Work to be completed
Please report each line of the data below that contains "OLED".

Records for the task
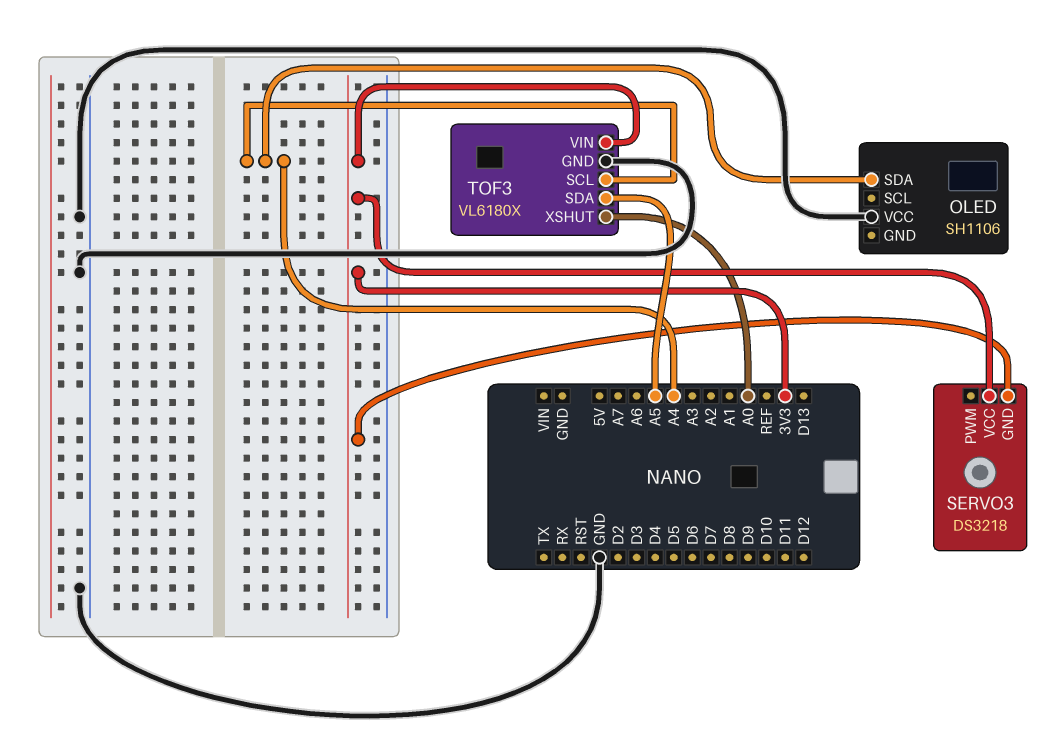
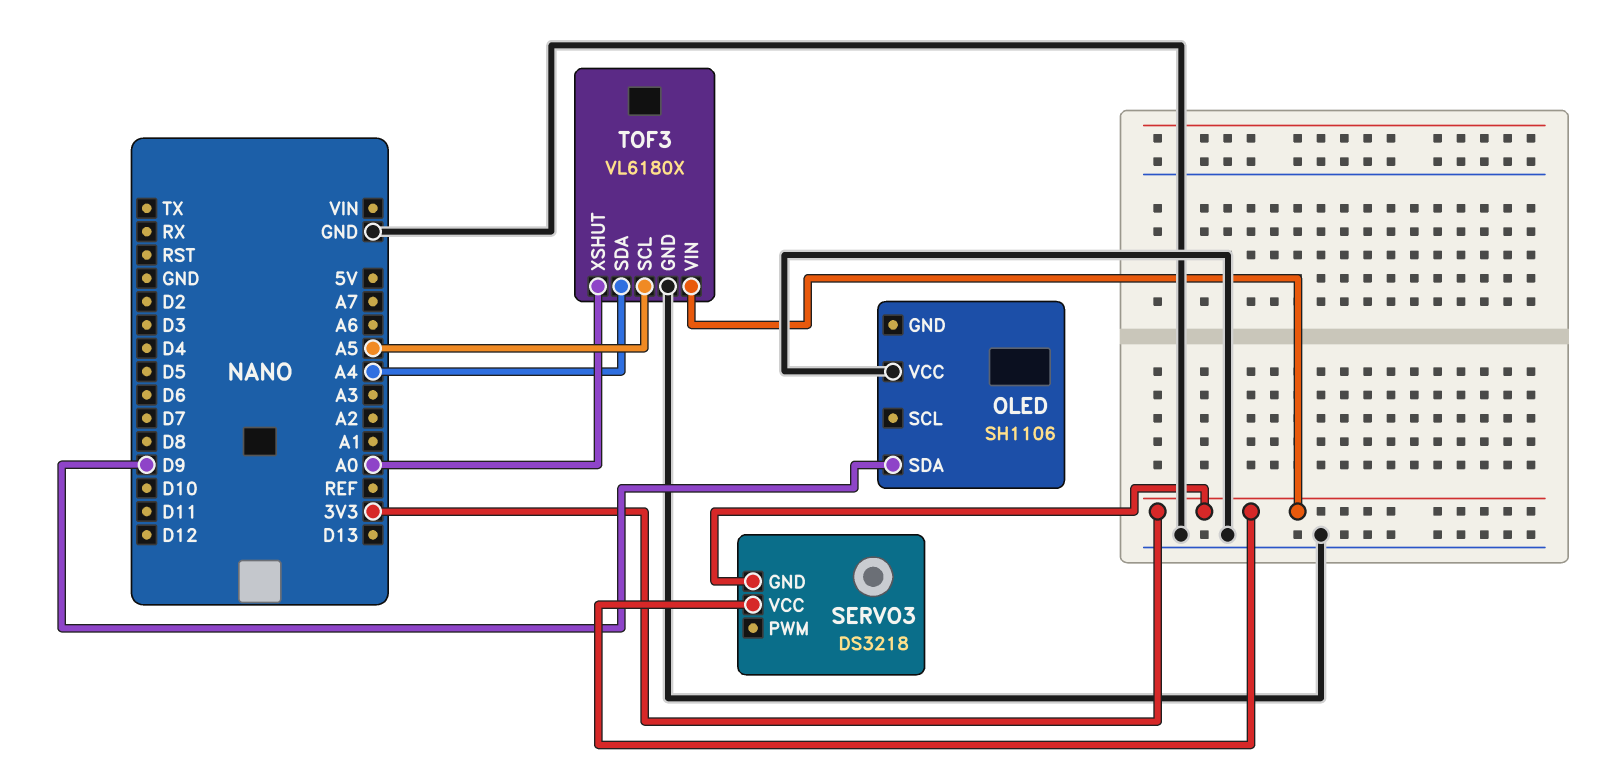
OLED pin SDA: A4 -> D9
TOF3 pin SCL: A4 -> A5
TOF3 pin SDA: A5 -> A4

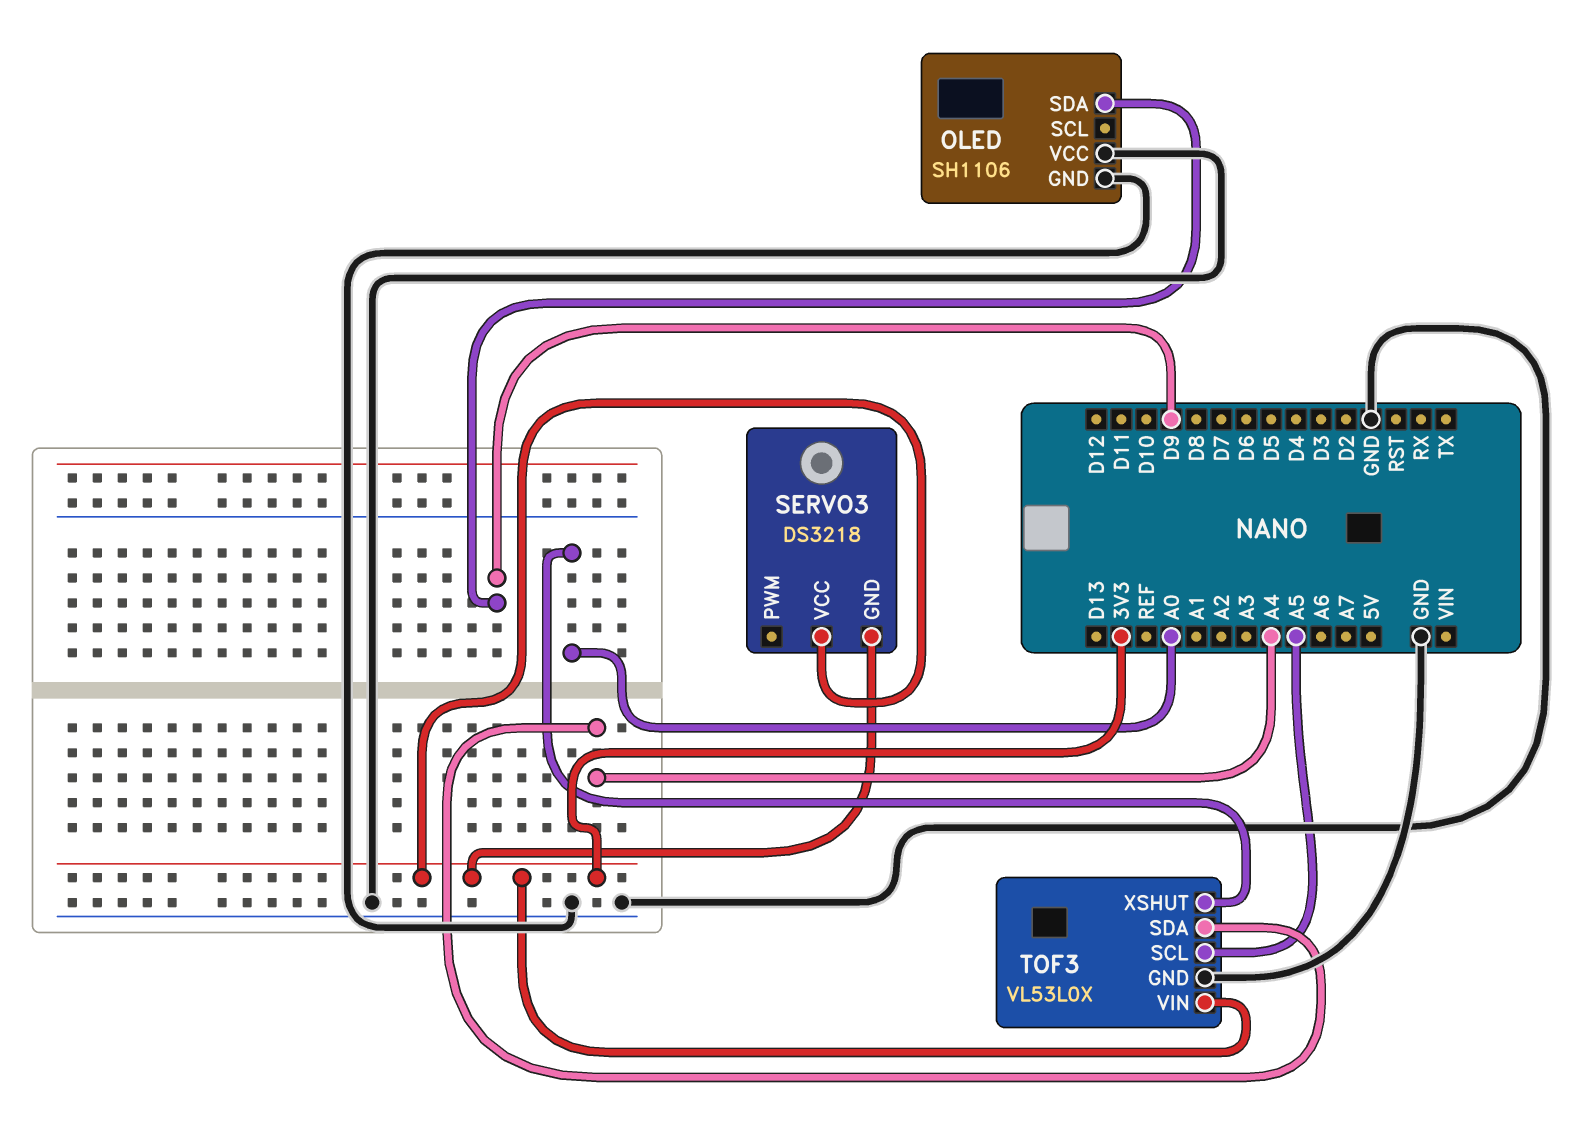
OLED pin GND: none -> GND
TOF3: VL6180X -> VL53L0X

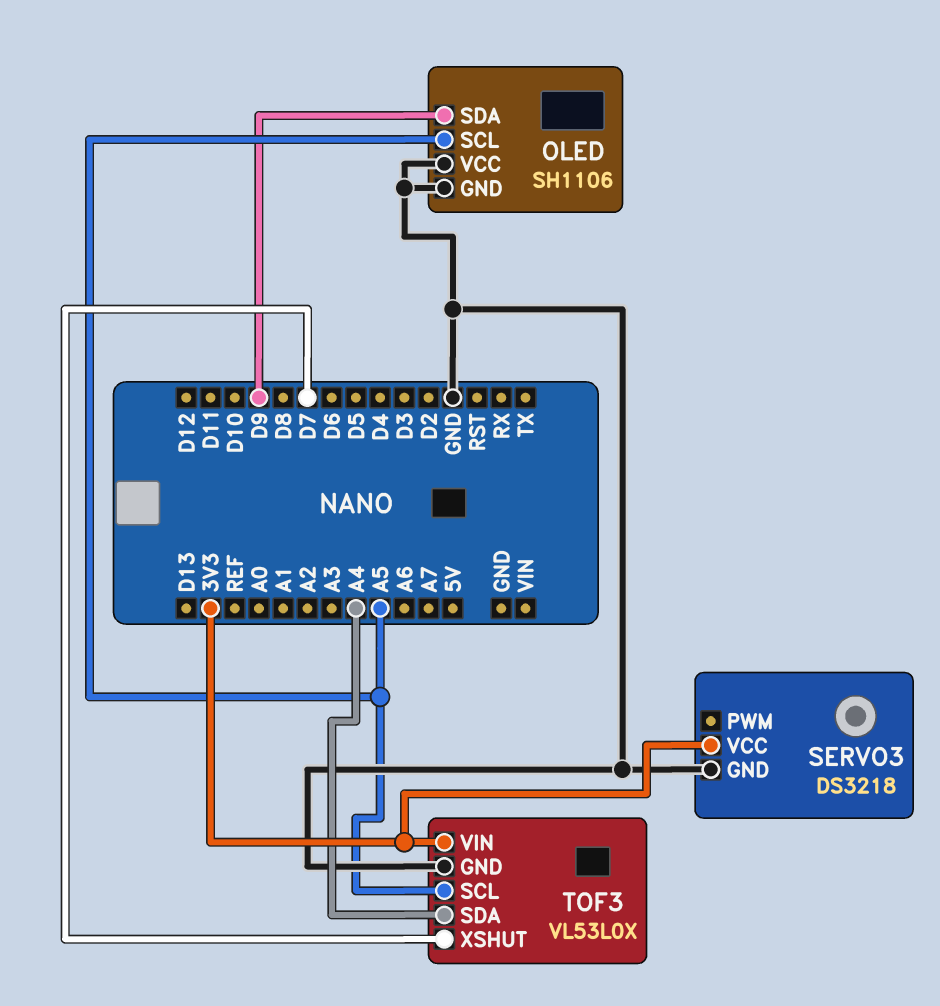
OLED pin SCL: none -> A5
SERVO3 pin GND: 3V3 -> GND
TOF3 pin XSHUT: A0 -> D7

Result
OLED pin SDA: A4 -> D9
OLED pin GND: none -> GND
OLED pin SCL: none -> A5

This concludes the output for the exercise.